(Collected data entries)

☆ ☆ ☆

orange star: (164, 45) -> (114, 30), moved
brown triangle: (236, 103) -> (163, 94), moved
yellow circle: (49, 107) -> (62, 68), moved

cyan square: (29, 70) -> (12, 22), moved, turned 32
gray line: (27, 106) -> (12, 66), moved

☆ ☆ ☆

*Work request*: Restate, word for word, the final stretch of the entries above: the line containing "brown triangle: (236, 103)" and every line after it, up to and including the last.

*Answer to this task*:
brown triangle: (236, 103) -> (163, 94), moved
yellow circle: (49, 107) -> (62, 68), moved

cyan square: (29, 70) -> (12, 22), moved, turned 32
gray line: (27, 106) -> (12, 66), moved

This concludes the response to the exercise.